--- MATERIAL PROVIDED ---

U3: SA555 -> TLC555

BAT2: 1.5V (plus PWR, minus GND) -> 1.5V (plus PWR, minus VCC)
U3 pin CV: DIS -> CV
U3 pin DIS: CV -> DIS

---
--- MATERIAL PROVIDED ---

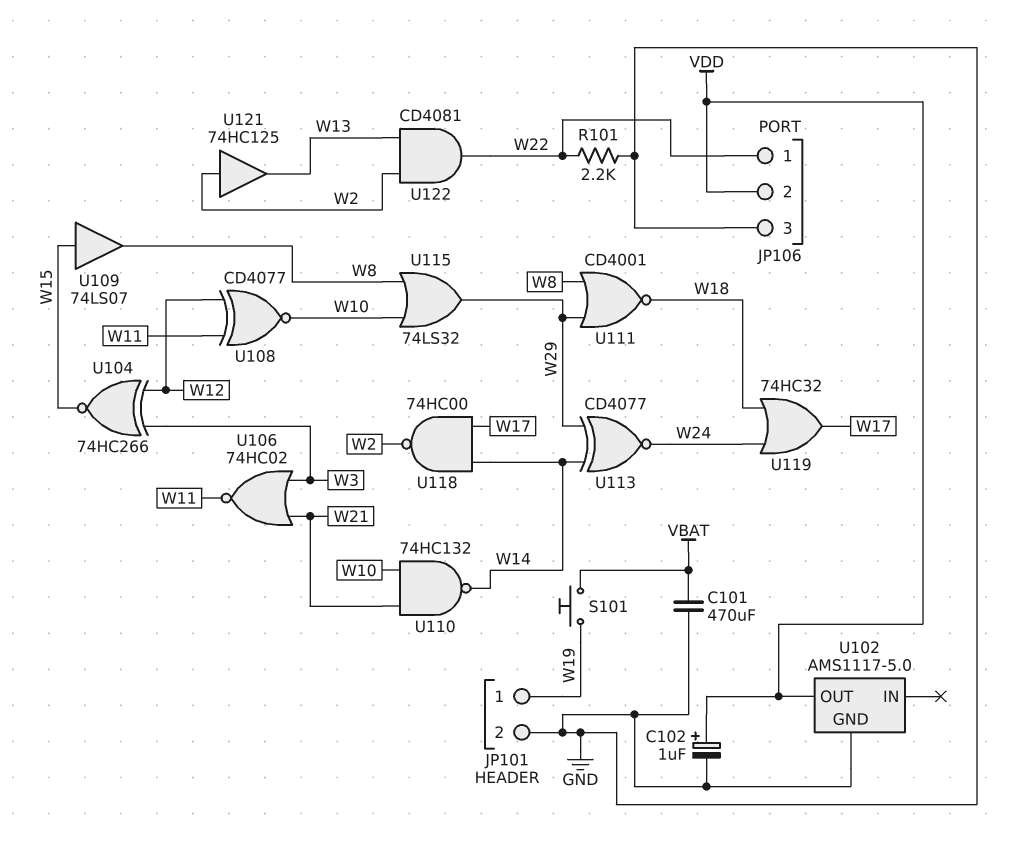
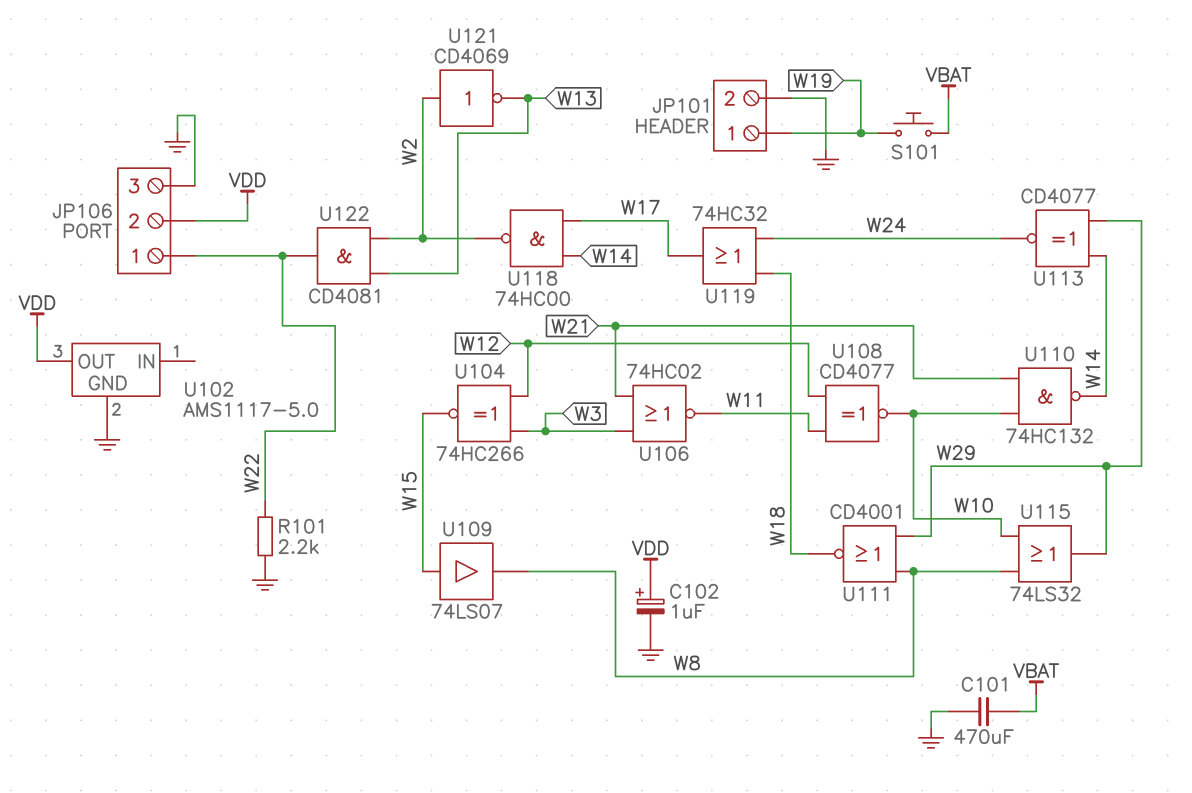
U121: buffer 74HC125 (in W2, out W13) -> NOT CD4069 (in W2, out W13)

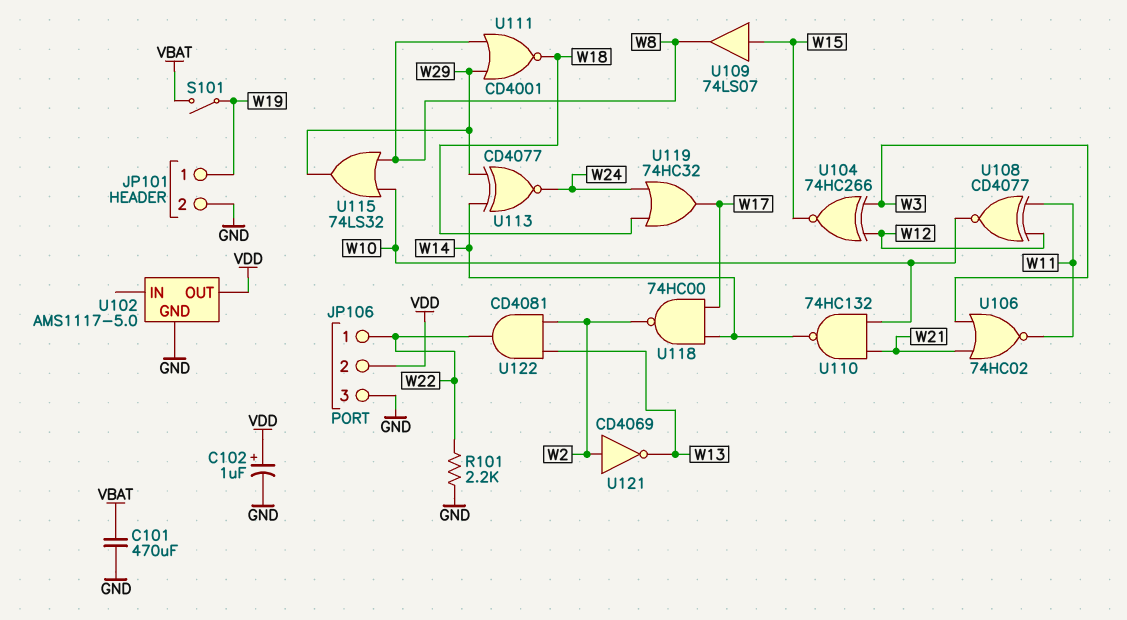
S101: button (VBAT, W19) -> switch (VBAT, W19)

---
--- MATERIAL PROVIDED ---

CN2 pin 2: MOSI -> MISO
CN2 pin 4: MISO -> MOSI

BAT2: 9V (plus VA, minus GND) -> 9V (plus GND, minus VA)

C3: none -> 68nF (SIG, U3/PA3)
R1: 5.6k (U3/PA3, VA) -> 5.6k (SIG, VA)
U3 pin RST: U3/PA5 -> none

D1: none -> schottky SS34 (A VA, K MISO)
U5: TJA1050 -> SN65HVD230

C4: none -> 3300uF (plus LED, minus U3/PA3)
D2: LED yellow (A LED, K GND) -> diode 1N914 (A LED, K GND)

---

**WHAT YOU WILL DO**
Would you copy out exactly the lines above that start at the one containing "U3: SA555 -> TLC555" and end at the one containing "U3 pin DIS: CV -> DIS", inclusive?

**ANSWER FOR THE TASK**
U3: SA555 -> TLC555

BAT2: 1.5V (plus PWR, minus GND) -> 1.5V (plus PWR, minus VCC)
U3 pin CV: DIS -> CV
U3 pin DIS: CV -> DIS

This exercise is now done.